### PROMPT
Down to the last line below, write out every line exactly, starting with the one that contains "BT pin TXD: D11 -> A2" and leaving out the pictures.

### EXERCISE DATA

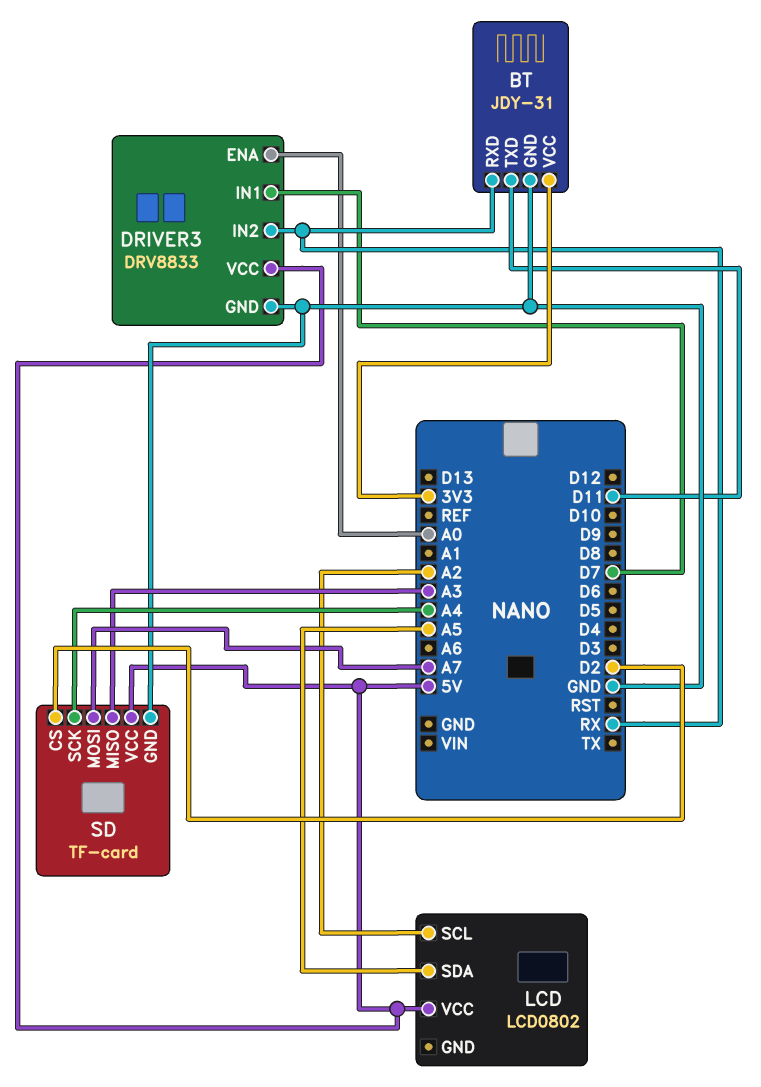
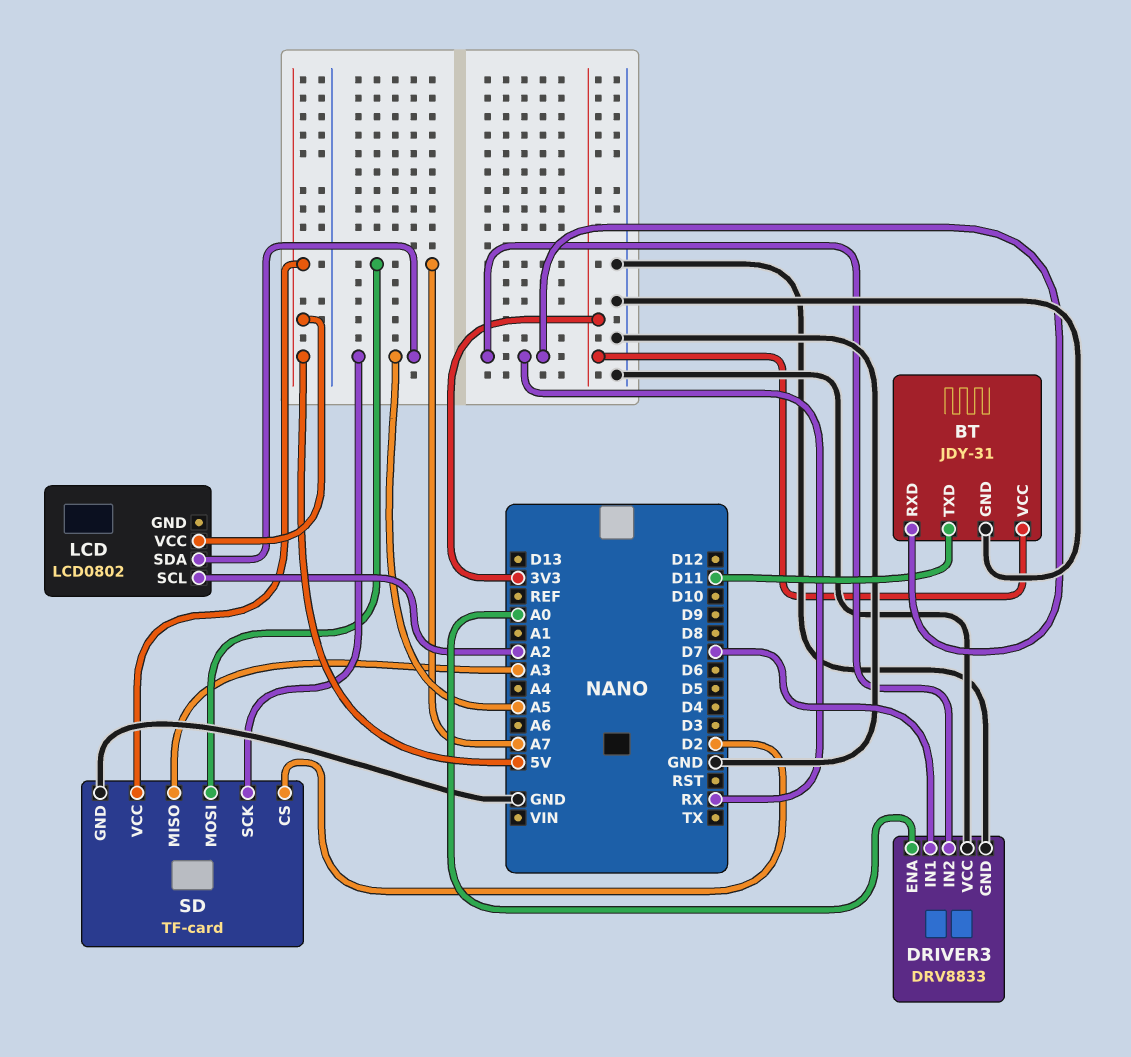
DRIVER3 pin VCC: 5V -> GND
SD pin SCK: A4 -> A5

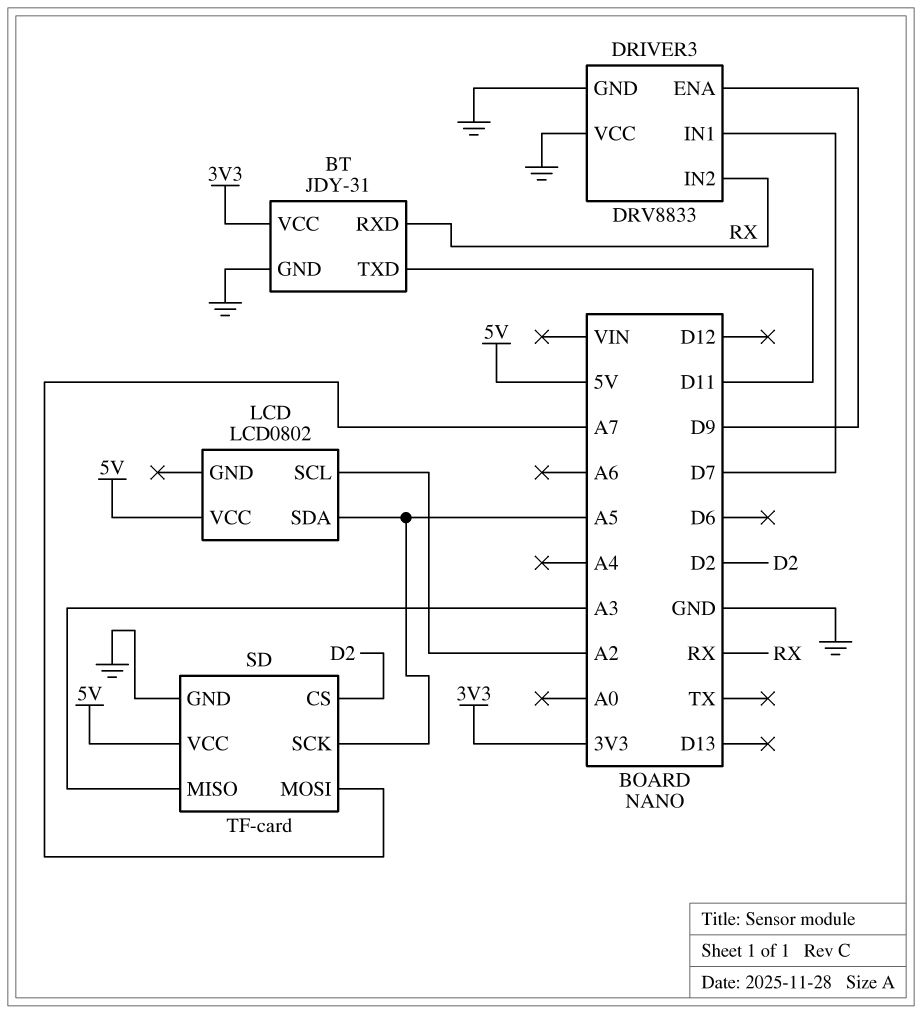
DRIVER3 pin ENA: A0 -> D9

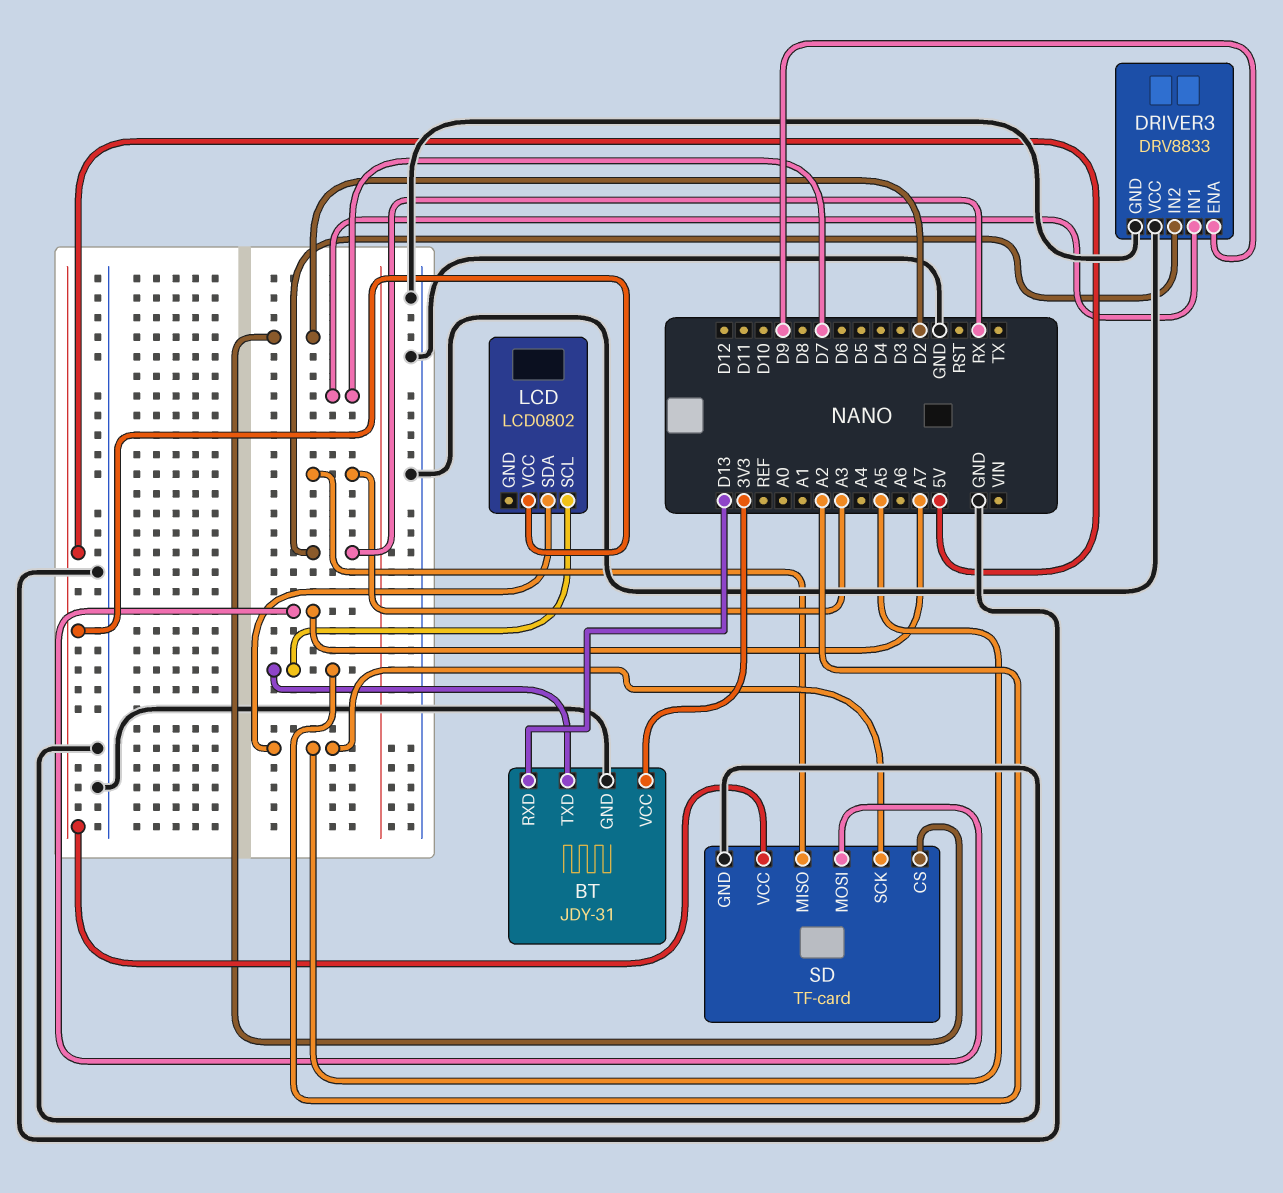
BT pin RXD: RX -> D13
BT pin TXD: D11 -> A2

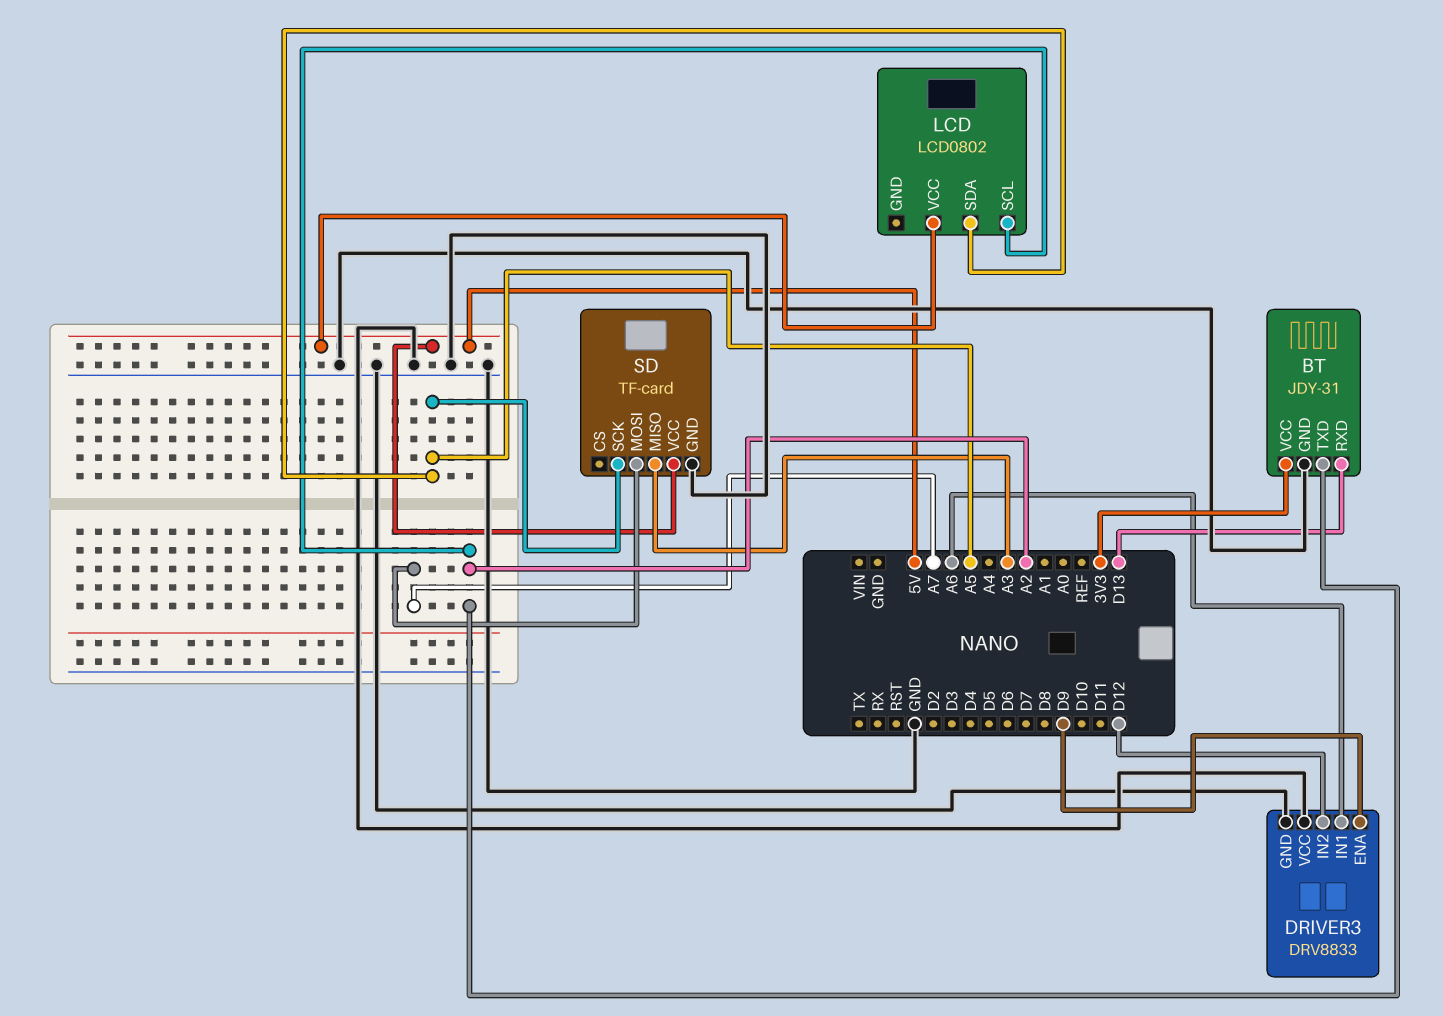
DRIVER3 pin IN1: D7 -> A6
DRIVER3 pin IN2: RX -> D12
SD pin CS: D2 -> none

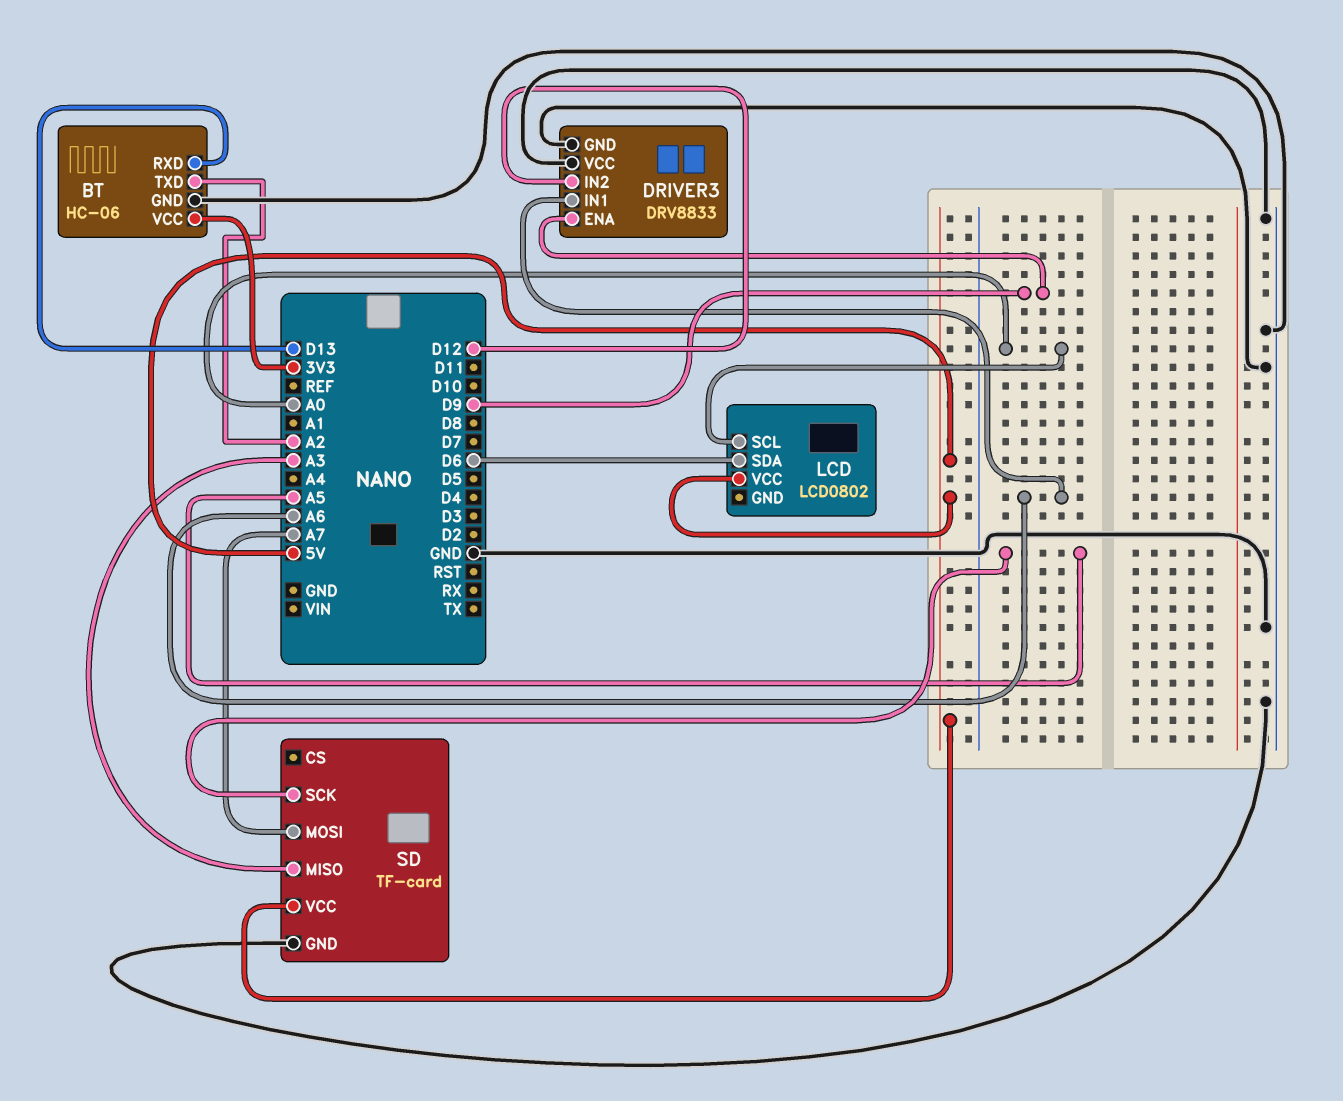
BT: JDY-31 -> HC-06
LCD pin SCL: A2 -> A0
LCD pin SDA: A5 -> D6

### SOLUTION TO THIS EXERCISE
BT pin TXD: D11 -> A2

DRIVER3 pin IN1: D7 -> A6
DRIVER3 pin IN2: RX -> D12
SD pin CS: D2 -> none

BT: JDY-31 -> HC-06
LCD pin SCL: A2 -> A0
LCD pin SDA: A5 -> D6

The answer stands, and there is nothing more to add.